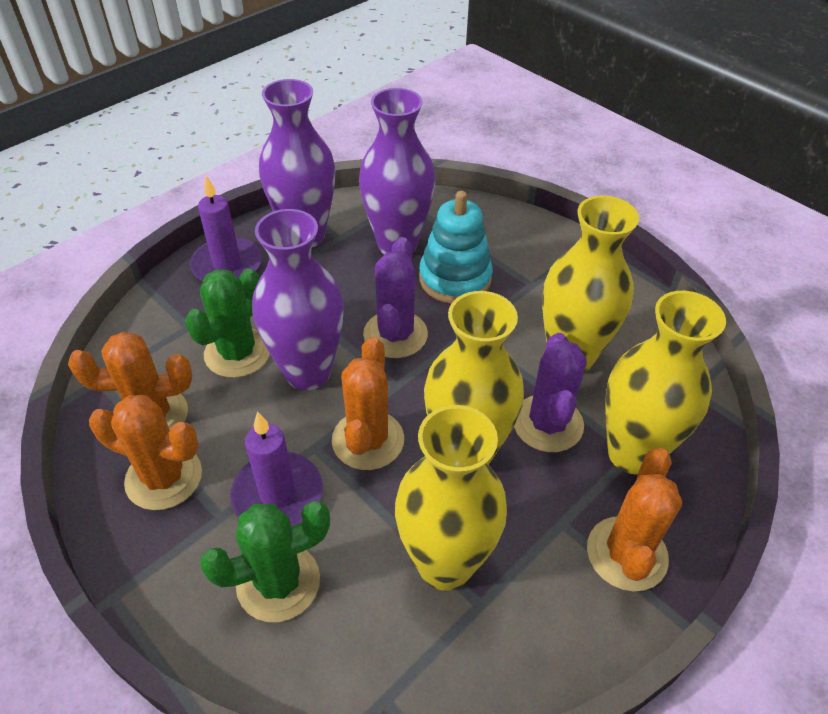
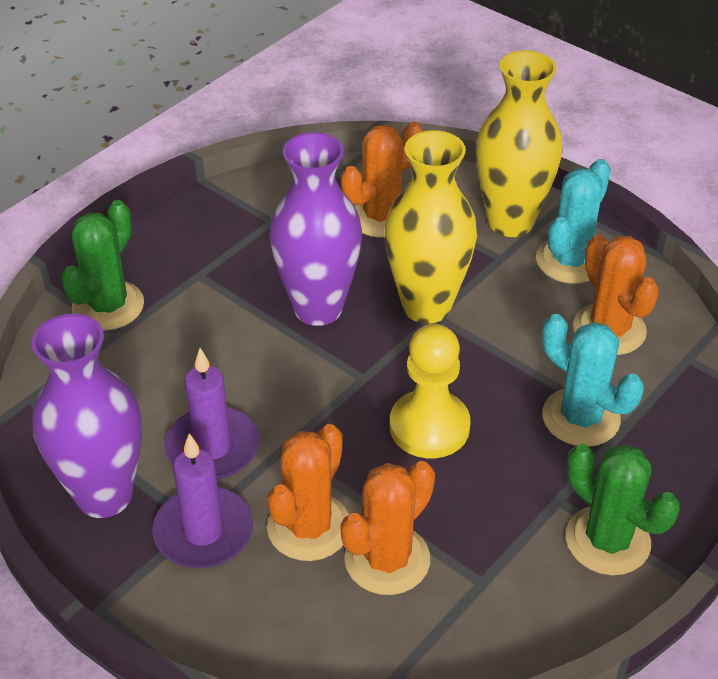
purple cactus: 2 -> 0
purple vase: 3 -> 2
turquoise cactus: 0 -> 2
turquoise stacking toy: 1 -> 0
yellow pawn: 0 -> 1
yellow vase: 4 -> 2

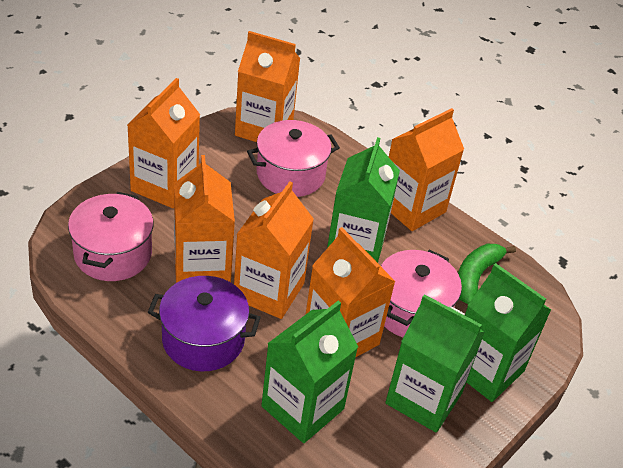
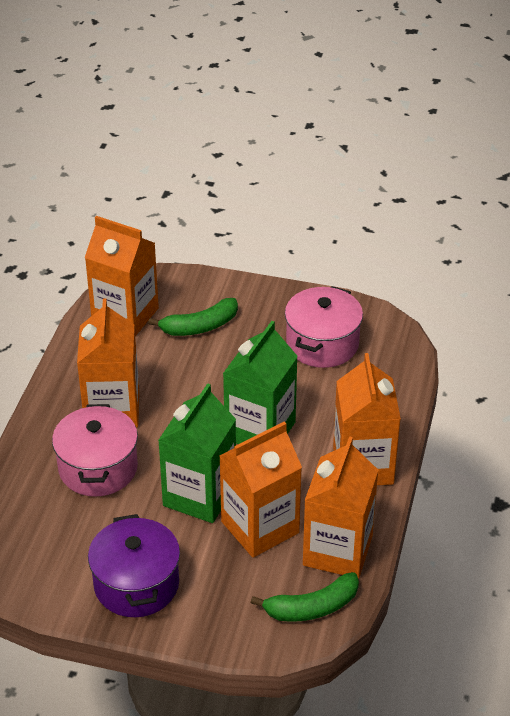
green banana: 1 -> 2
green carton: 4 -> 2
orange carton: 6 -> 5
pink pot: 3 -> 2

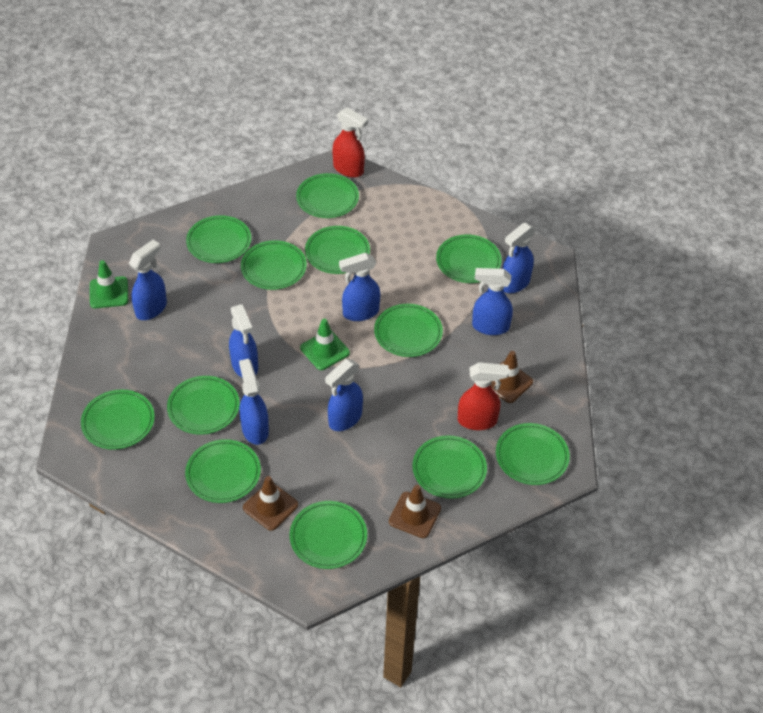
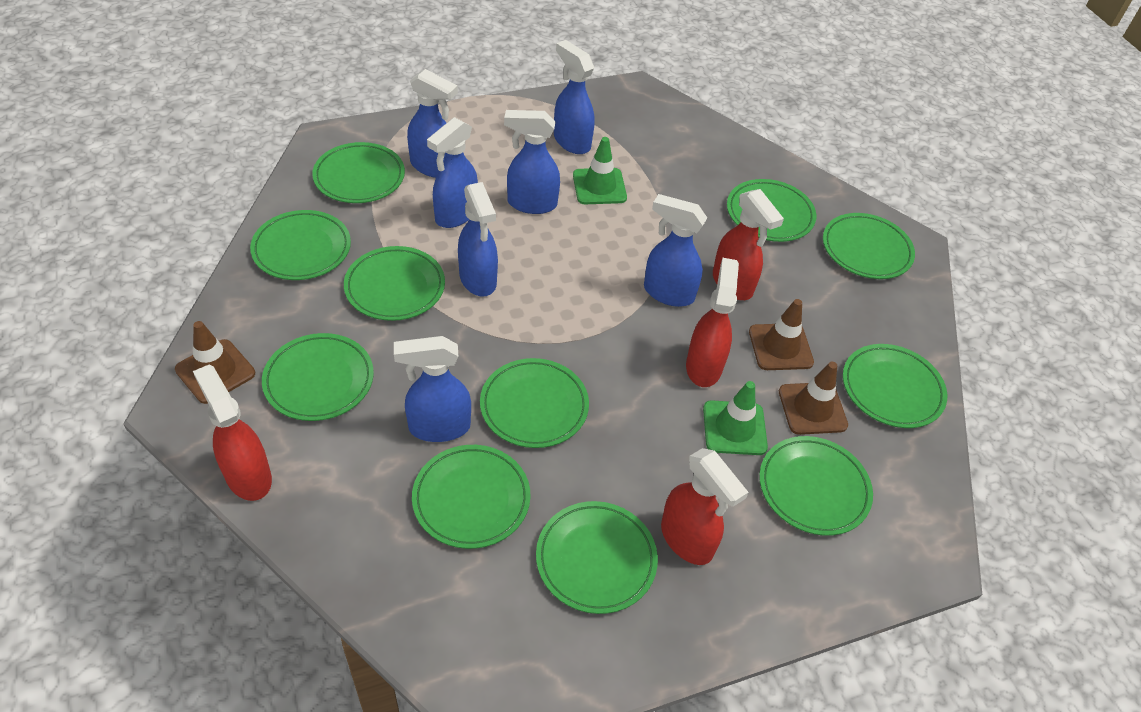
green plate: 12 -> 11
red spray bottle: 2 -> 4

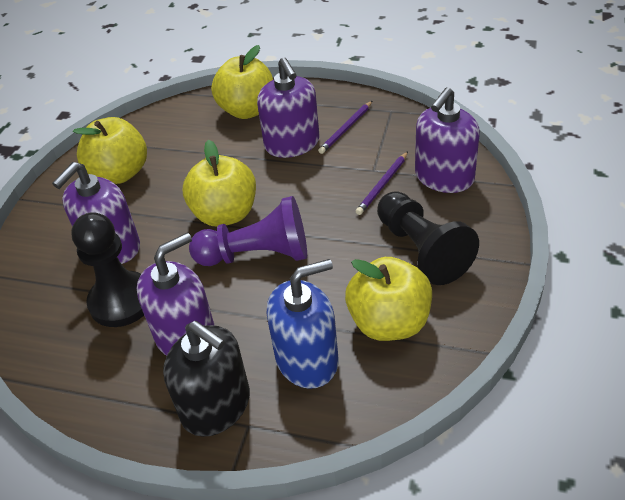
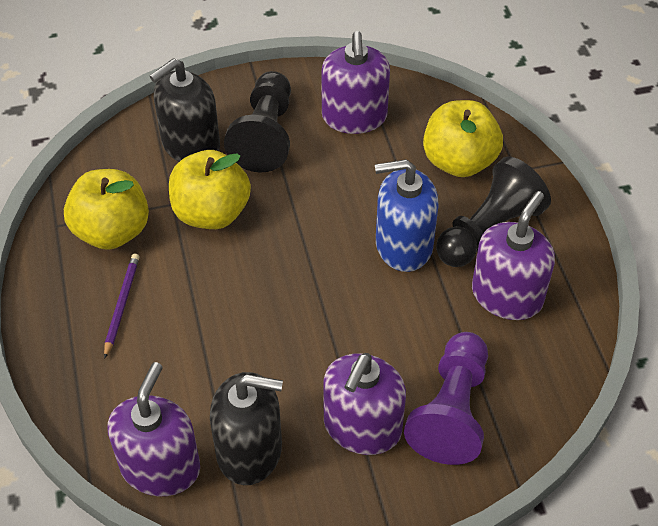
black soap dispenser: 1 -> 2
purple pencil: 2 -> 1
yellow apple: 4 -> 3

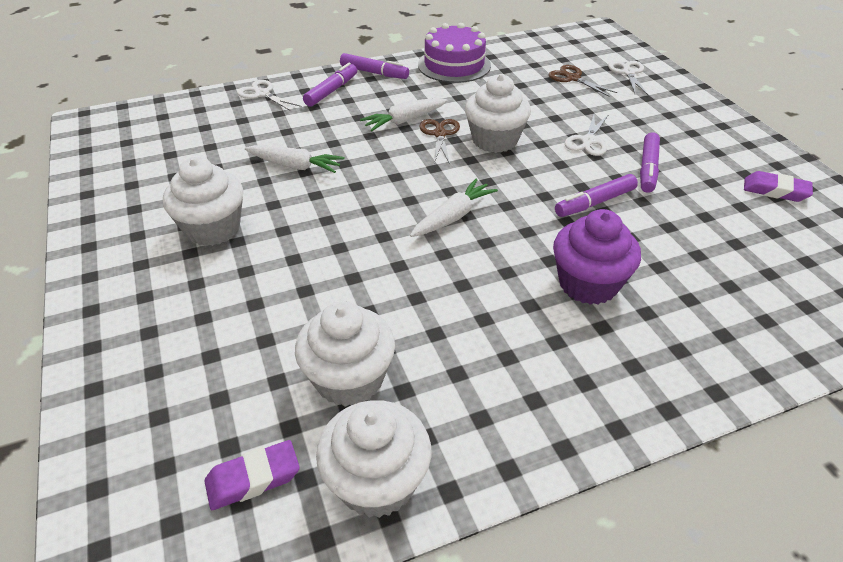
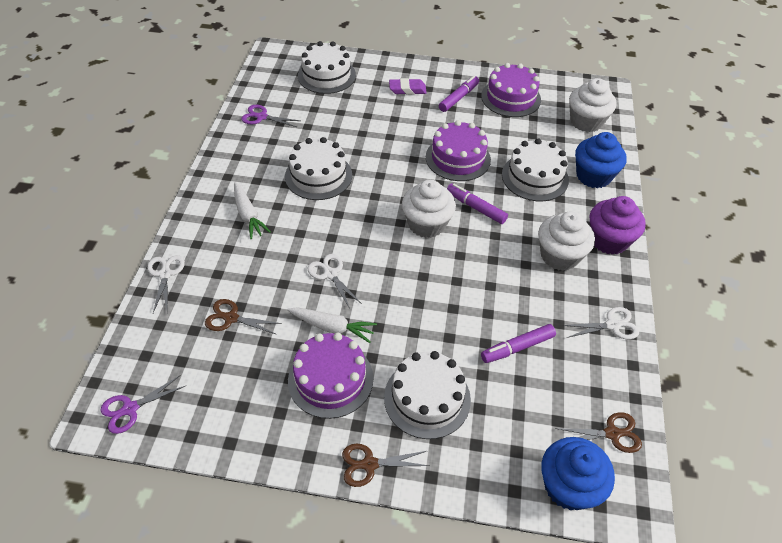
blue cupcake: 0 -> 2
brown scissors: 2 -> 3
purple cake: 1 -> 3
purple eraser: 2 -> 1
purple marker: 4 -> 3
purple scissors: 0 -> 2
white cake: 0 -> 4
white carrot: 3 -> 2
white cupcake: 4 -> 3

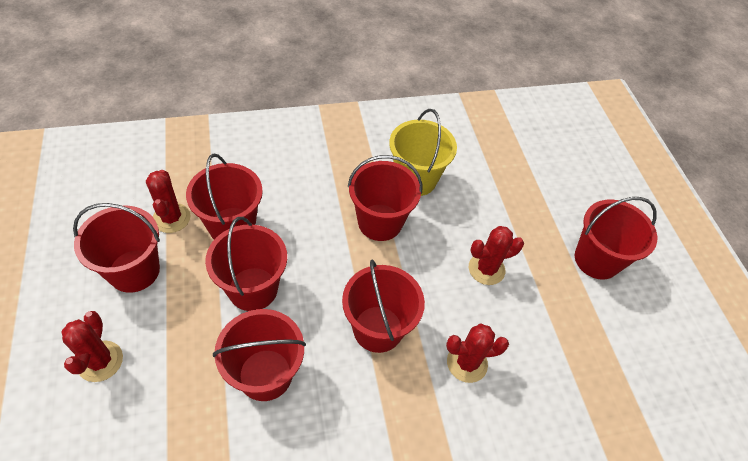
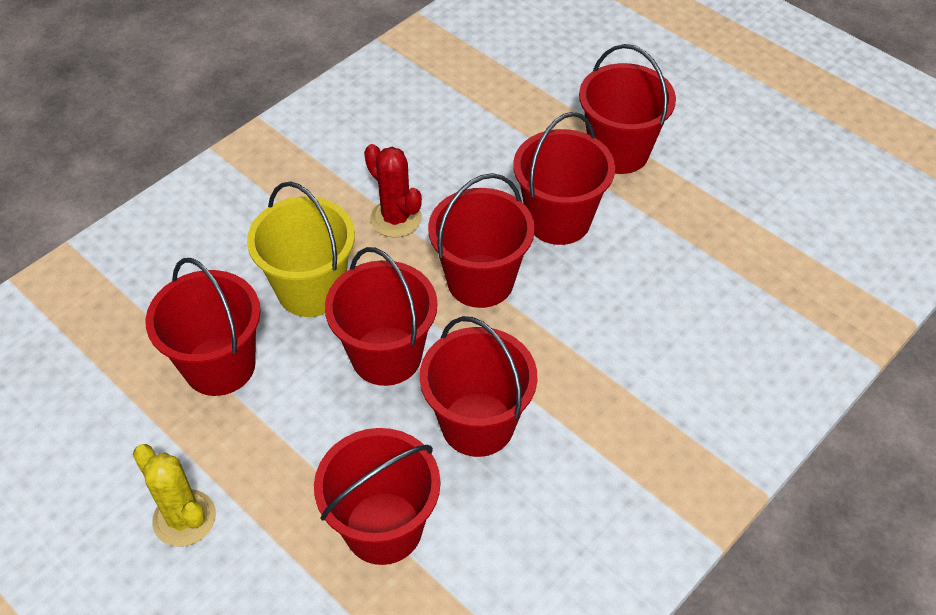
red cactus: 4 -> 1
yellow cactus: 0 -> 1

:::::

_DIRECTIONS FOR THIS TASK_:
Retype the lines above exactly, no pictures.

_EXERCISE ANSWER_:
purple cactus: 2 -> 0
purple vase: 3 -> 2
turquoise cactus: 0 -> 2
turquoise stacking toy: 1 -> 0
yellow pawn: 0 -> 1
yellow vase: 4 -> 2

green banana: 1 -> 2
green carton: 4 -> 2
orange carton: 6 -> 5
pink pot: 3 -> 2

green plate: 12 -> 11
red spray bottle: 2 -> 4

black soap dispenser: 1 -> 2
purple pencil: 2 -> 1
yellow apple: 4 -> 3

blue cupcake: 0 -> 2
brown scissors: 2 -> 3
purple cake: 1 -> 3
purple eraser: 2 -> 1
purple marker: 4 -> 3
purple scissors: 0 -> 2
white cake: 0 -> 4
white carrot: 3 -> 2
white cupcake: 4 -> 3

red cactus: 4 -> 1
yellow cactus: 0 -> 1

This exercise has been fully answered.